(Items listed in a dataset)
•••••

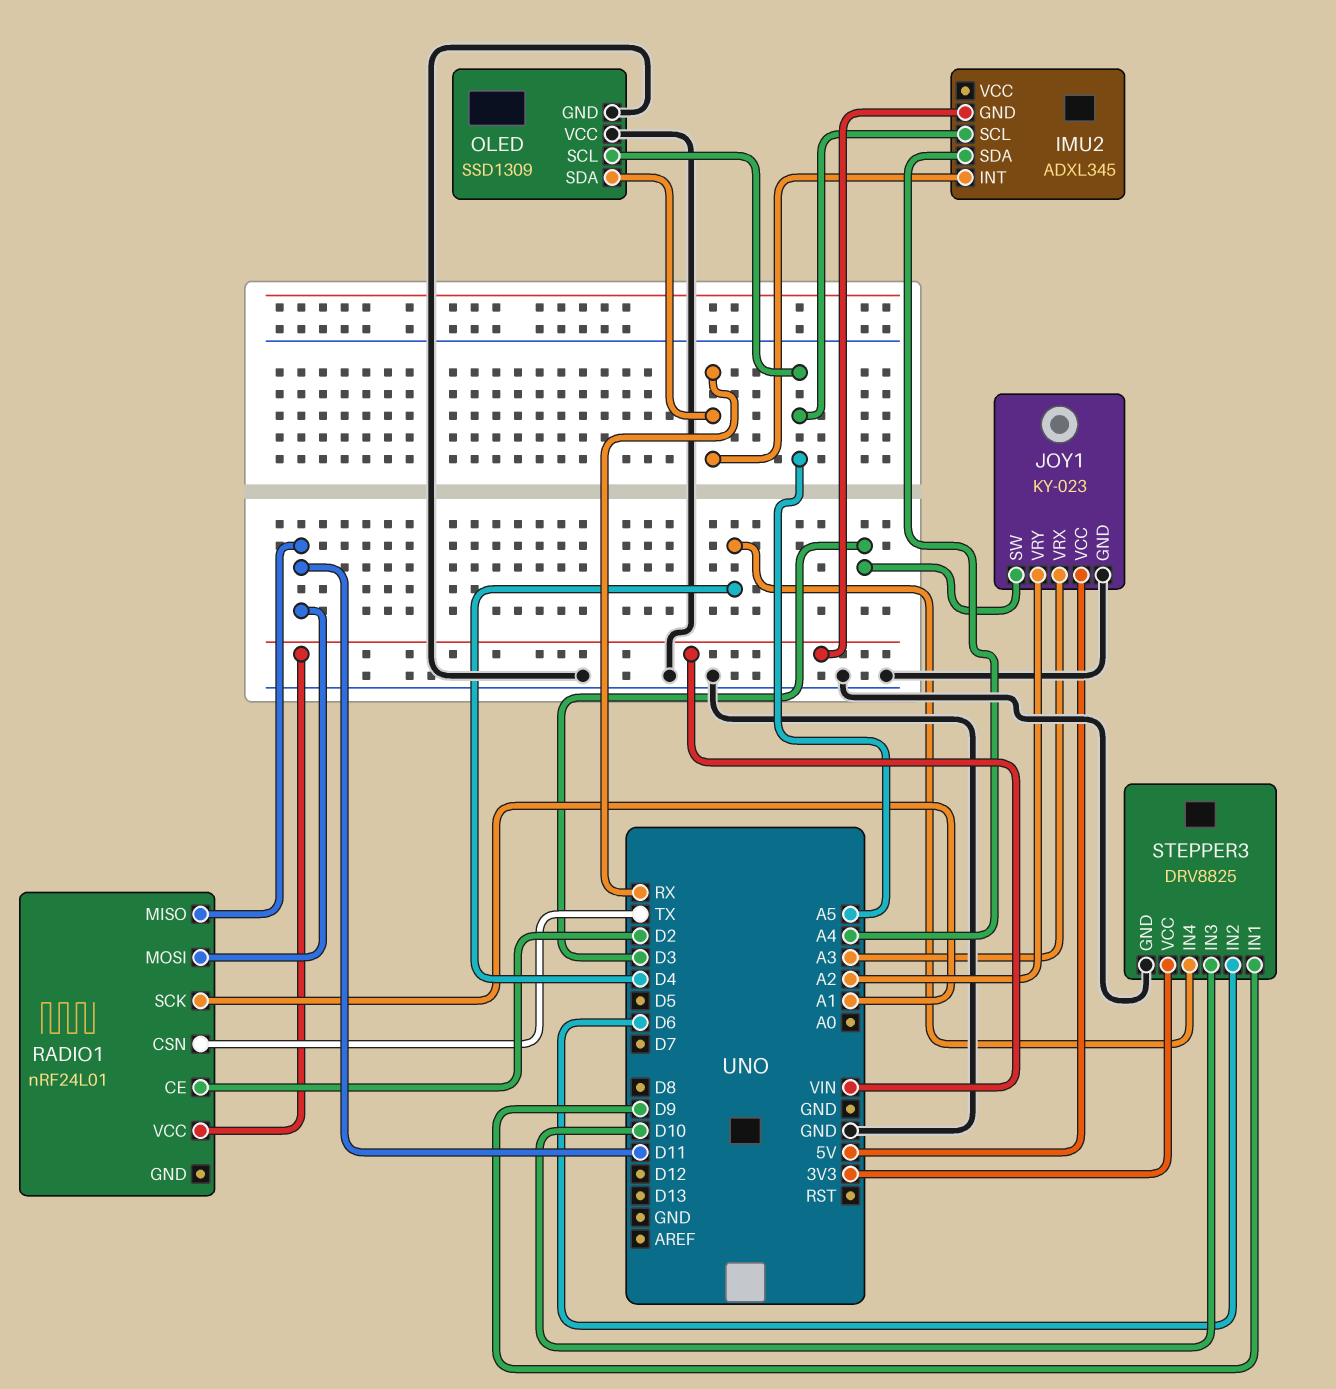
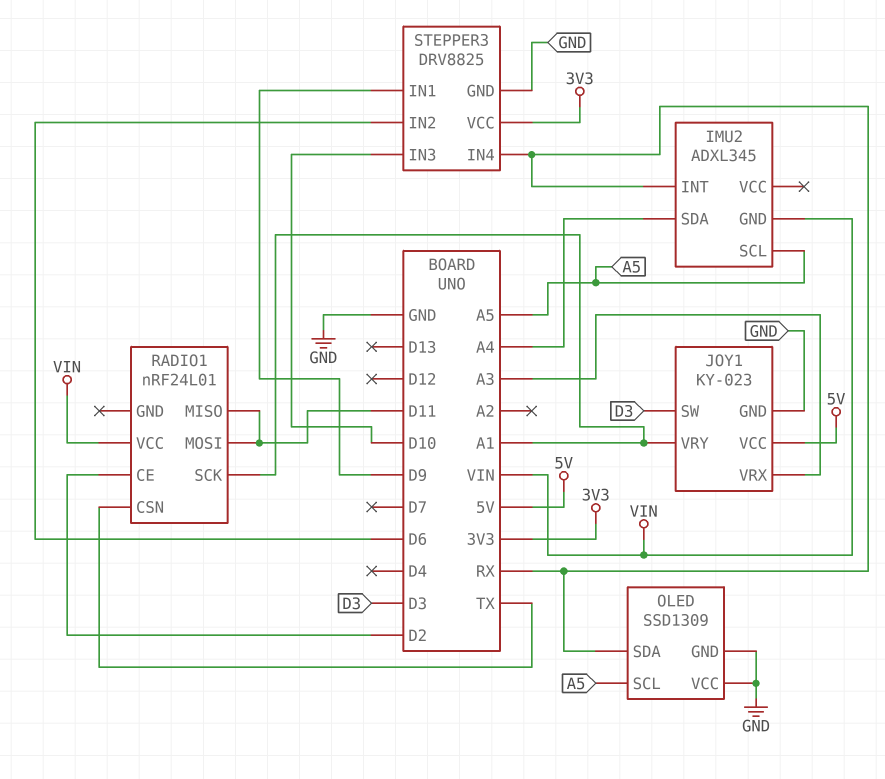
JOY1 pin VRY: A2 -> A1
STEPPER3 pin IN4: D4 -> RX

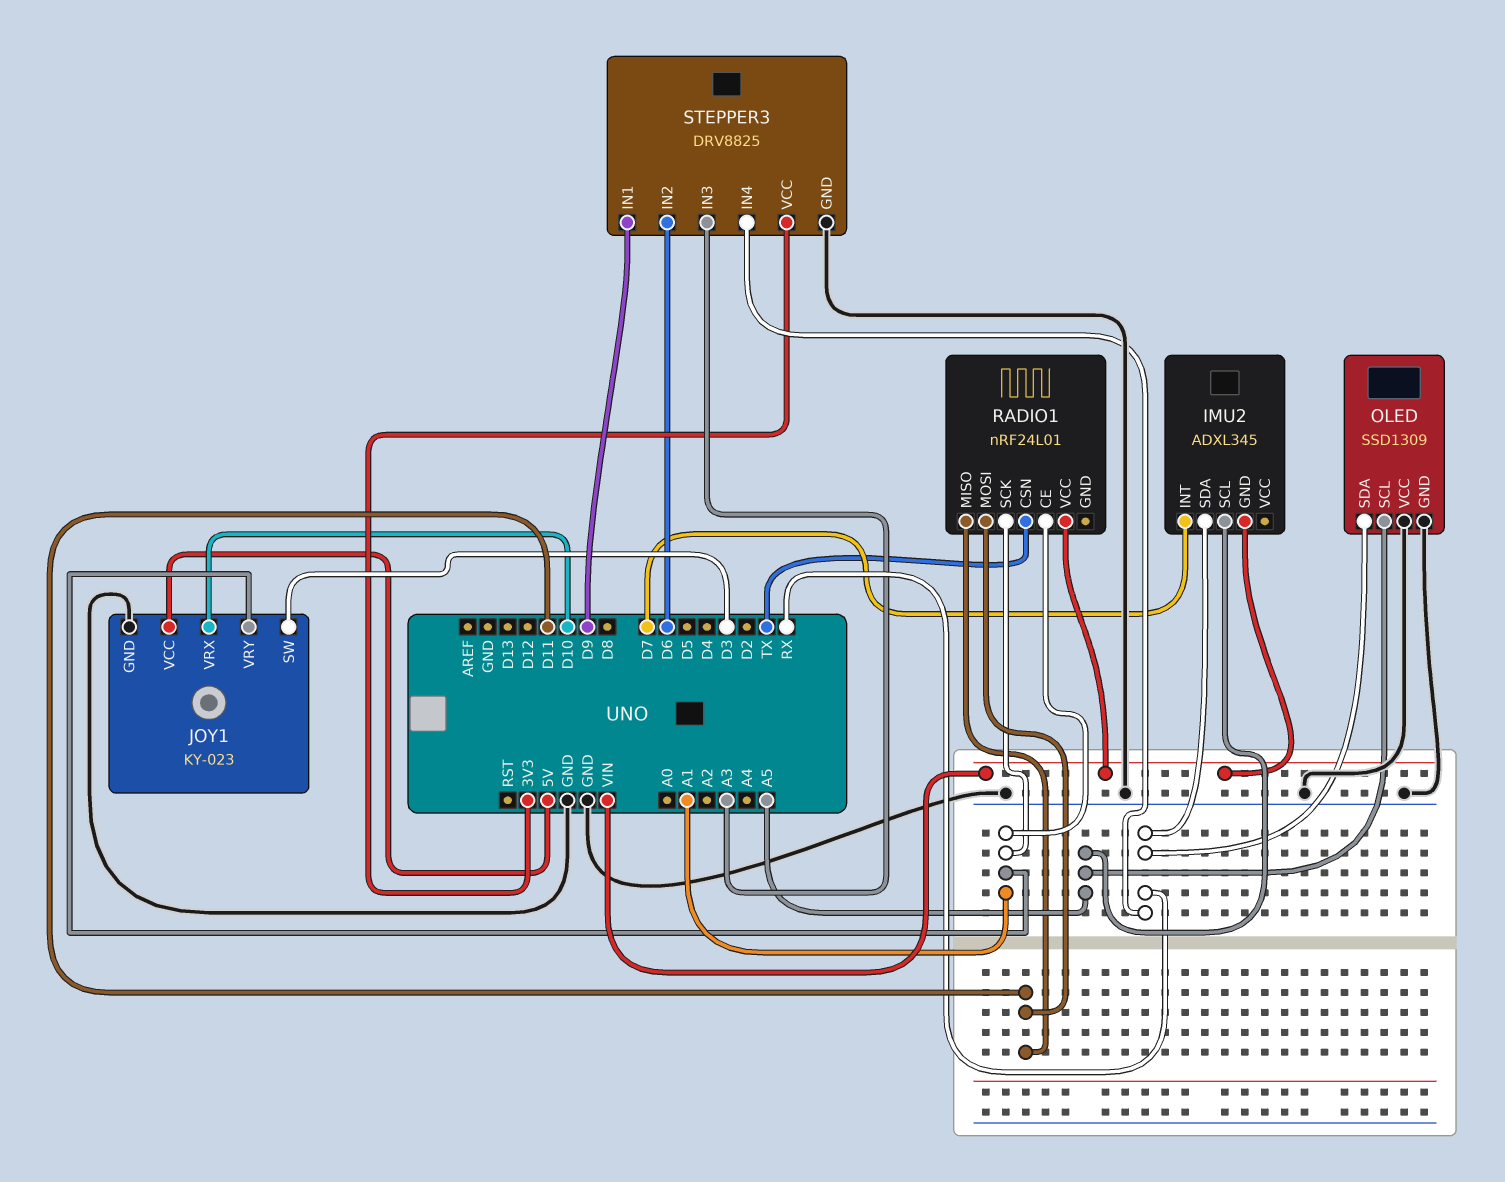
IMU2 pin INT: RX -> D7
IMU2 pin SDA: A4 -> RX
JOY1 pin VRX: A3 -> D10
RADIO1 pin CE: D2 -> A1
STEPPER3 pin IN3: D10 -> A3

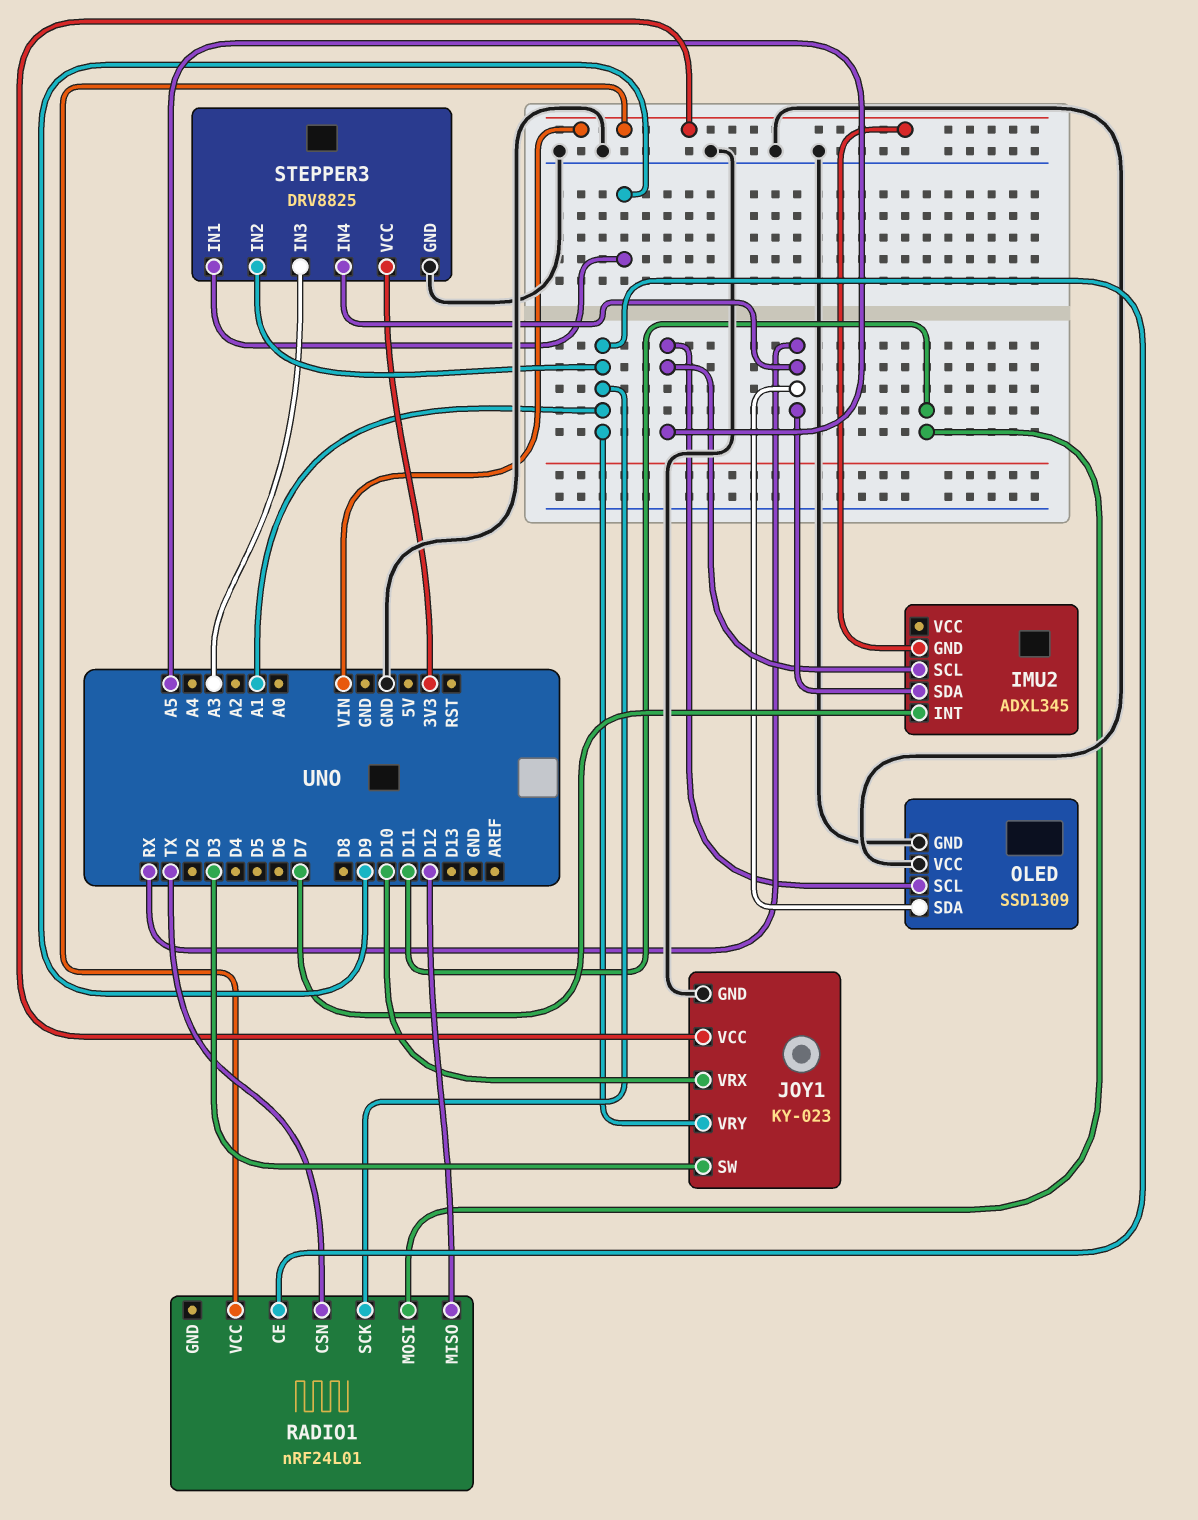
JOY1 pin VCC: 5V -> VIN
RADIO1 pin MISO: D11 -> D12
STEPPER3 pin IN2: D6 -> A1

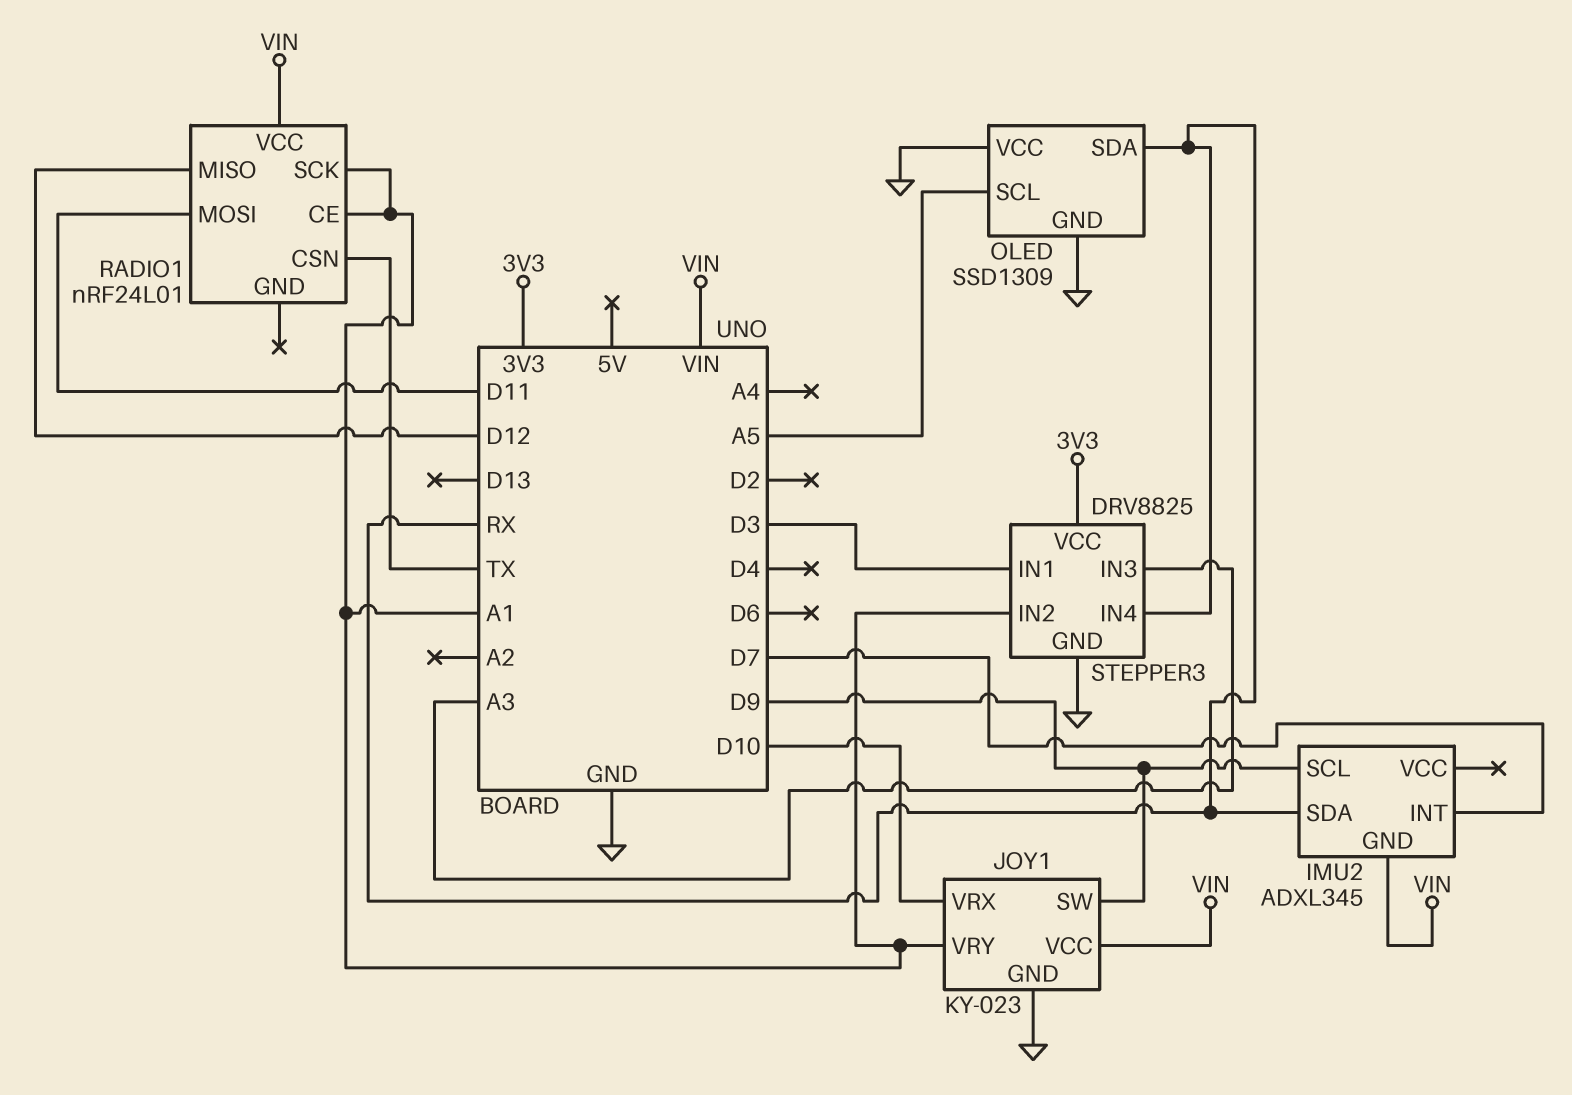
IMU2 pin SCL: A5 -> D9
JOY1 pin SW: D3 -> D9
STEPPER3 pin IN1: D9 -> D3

•••••

PROBLEM DESCRIPTION = None of the pictures belongs in the answer, but all the entries must be repeated exactly.

RESULT =
JOY1 pin VRY: A2 -> A1
STEPPER3 pin IN4: D4 -> RX

IMU2 pin INT: RX -> D7
IMU2 pin SDA: A4 -> RX
JOY1 pin VRX: A3 -> D10
RADIO1 pin CE: D2 -> A1
STEPPER3 pin IN3: D10 -> A3

JOY1 pin VCC: 5V -> VIN
RADIO1 pin MISO: D11 -> D12
STEPPER3 pin IN2: D6 -> A1

IMU2 pin SCL: A5 -> D9
JOY1 pin SW: D3 -> D9
STEPPER3 pin IN1: D9 -> D3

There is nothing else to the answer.